WORK TO BE COMPLETED>
Please work out how many lines below contain the word "pink", and reply with only that number.

DATA EXCERPT>
┄┄┄┄┄┄┄┄┄┄

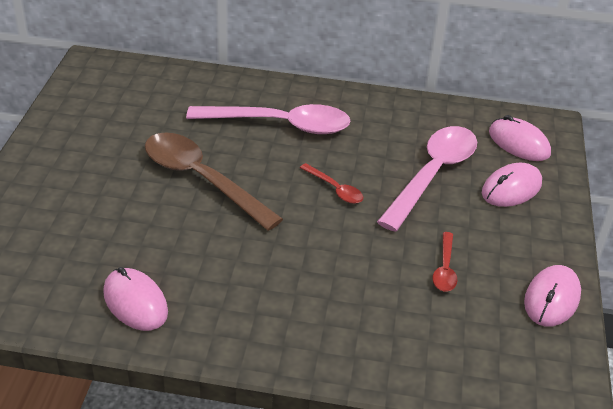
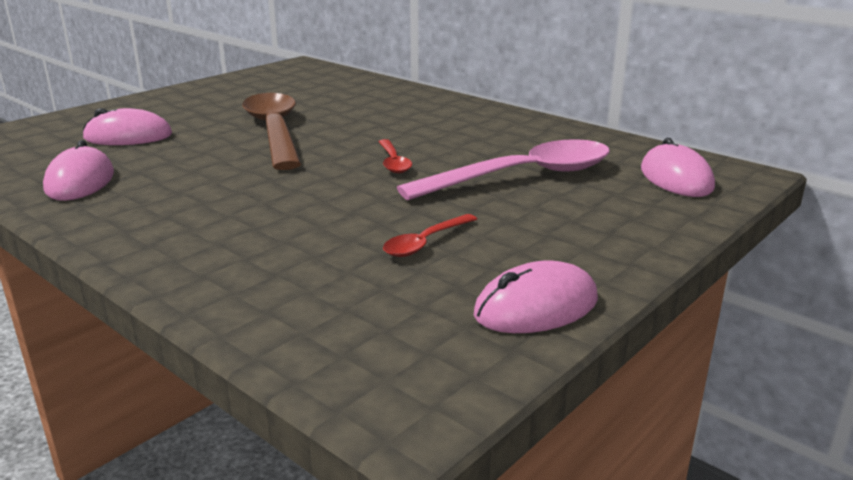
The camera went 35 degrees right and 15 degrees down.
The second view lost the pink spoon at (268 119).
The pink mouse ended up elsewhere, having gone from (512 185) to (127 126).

┄┄┄┄┄┄┄┄┄┄

SOLUTION TO THIS PROBLEM>
2